> YOUR TASK
Filter the listing below down to the lines containing the word "green".

> LISTED ENTRIES

⁂

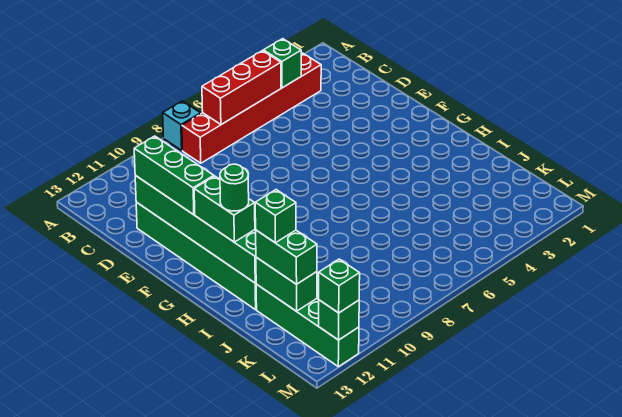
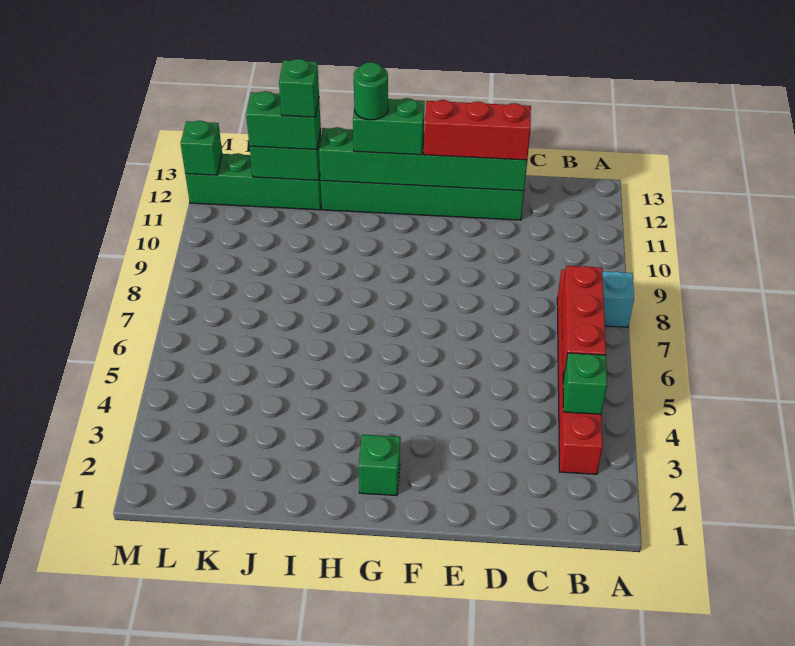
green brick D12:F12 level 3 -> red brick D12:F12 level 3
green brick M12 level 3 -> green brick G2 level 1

⁂

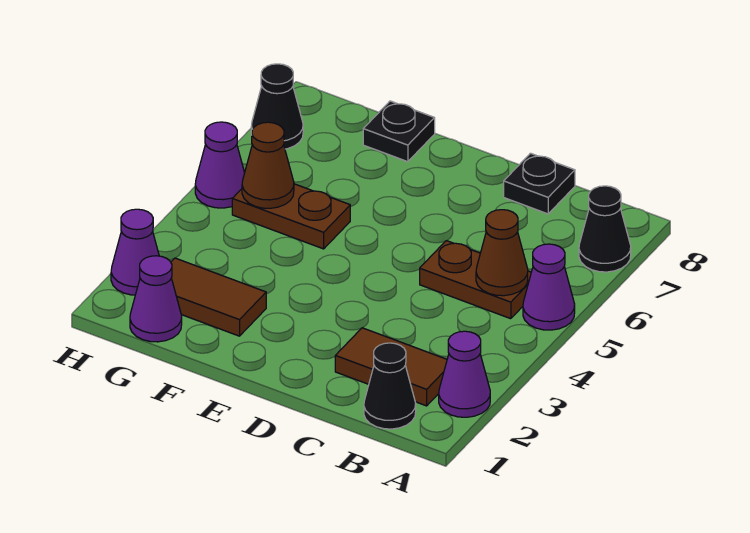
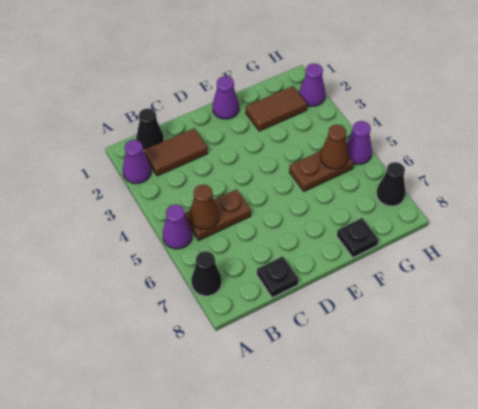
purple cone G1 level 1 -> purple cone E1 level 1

⁂

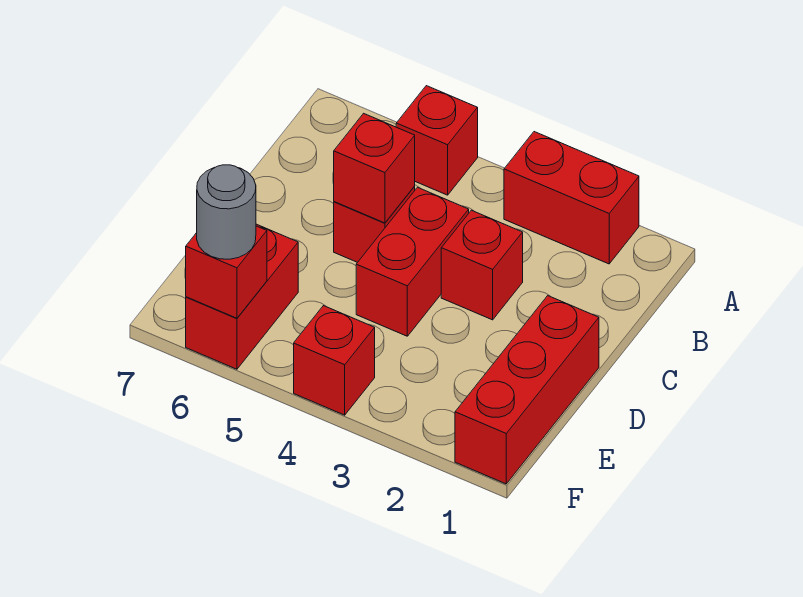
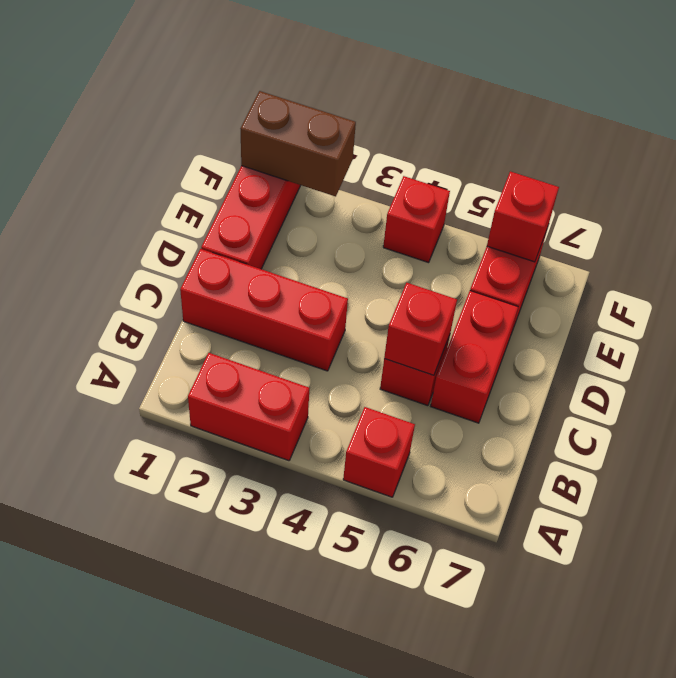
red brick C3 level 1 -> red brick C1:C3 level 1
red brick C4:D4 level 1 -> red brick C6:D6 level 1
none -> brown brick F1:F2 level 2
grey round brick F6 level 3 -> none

⁂

> WRITTEN REPLY
green brick D12:F12 level 3 -> red brick D12:F12 level 3
green brick M12 level 3 -> green brick G2 level 1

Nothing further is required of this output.